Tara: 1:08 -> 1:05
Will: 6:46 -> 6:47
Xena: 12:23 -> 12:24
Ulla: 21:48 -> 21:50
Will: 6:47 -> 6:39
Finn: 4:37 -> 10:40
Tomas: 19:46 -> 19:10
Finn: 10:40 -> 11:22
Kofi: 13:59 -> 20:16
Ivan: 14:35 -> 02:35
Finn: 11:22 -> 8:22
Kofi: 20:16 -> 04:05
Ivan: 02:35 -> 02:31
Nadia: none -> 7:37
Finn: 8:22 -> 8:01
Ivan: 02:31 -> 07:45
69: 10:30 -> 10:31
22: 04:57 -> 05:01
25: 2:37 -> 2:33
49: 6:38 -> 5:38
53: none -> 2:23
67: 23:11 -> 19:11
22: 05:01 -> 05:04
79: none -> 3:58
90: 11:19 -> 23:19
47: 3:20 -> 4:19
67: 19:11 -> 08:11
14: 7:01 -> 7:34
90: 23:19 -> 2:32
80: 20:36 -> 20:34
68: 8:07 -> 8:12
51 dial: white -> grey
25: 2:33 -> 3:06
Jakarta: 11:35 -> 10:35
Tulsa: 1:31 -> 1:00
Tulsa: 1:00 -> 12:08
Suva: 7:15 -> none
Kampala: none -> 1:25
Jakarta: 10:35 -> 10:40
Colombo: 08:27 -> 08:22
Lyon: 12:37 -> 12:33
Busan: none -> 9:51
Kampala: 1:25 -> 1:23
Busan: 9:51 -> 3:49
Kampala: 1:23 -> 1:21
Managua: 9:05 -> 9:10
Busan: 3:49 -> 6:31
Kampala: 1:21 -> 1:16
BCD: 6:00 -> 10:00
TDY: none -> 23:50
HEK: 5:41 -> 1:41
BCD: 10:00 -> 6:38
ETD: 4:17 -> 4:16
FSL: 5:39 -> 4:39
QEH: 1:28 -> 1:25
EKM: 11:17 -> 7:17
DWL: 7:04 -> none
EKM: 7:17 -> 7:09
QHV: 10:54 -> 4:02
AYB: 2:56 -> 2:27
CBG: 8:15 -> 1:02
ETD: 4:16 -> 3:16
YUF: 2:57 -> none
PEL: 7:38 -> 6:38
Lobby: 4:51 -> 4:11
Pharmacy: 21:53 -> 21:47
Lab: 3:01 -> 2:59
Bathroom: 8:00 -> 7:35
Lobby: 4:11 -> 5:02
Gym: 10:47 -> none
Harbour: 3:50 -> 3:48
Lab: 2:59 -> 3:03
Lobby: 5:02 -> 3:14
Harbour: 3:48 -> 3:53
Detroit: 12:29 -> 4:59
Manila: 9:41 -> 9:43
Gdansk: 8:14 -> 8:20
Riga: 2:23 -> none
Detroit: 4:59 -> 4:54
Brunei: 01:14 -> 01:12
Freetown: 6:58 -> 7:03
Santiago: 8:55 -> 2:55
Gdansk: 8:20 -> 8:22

____

*Required work:* Return, word for word, the rows running from the first one through the line that contains "Tulsa: 1:31 -> 1:00", including both of those lines.

*Solution to this problem:*
Tara: 1:08 -> 1:05
Will: 6:46 -> 6:47
Xena: 12:23 -> 12:24
Ulla: 21:48 -> 21:50
Will: 6:47 -> 6:39
Finn: 4:37 -> 10:40
Tomas: 19:46 -> 19:10
Finn: 10:40 -> 11:22
Kofi: 13:59 -> 20:16
Ivan: 14:35 -> 02:35
Finn: 11:22 -> 8:22
Kofi: 20:16 -> 04:05
Ivan: 02:35 -> 02:31
Nadia: none -> 7:37
Finn: 8:22 -> 8:01
Ivan: 02:31 -> 07:45
69: 10:30 -> 10:31
22: 04:57 -> 05:01
25: 2:37 -> 2:33
49: 6:38 -> 5:38
53: none -> 2:23
67: 23:11 -> 19:11
22: 05:01 -> 05:04
79: none -> 3:58
90: 11:19 -> 23:19
47: 3:20 -> 4:19
67: 19:11 -> 08:11
14: 7:01 -> 7:34
90: 23:19 -> 2:32
80: 20:36 -> 20:34
68: 8:07 -> 8:12
51 dial: white -> grey
25: 2:33 -> 3:06
Jakarta: 11:35 -> 10:35
Tulsa: 1:31 -> 1:00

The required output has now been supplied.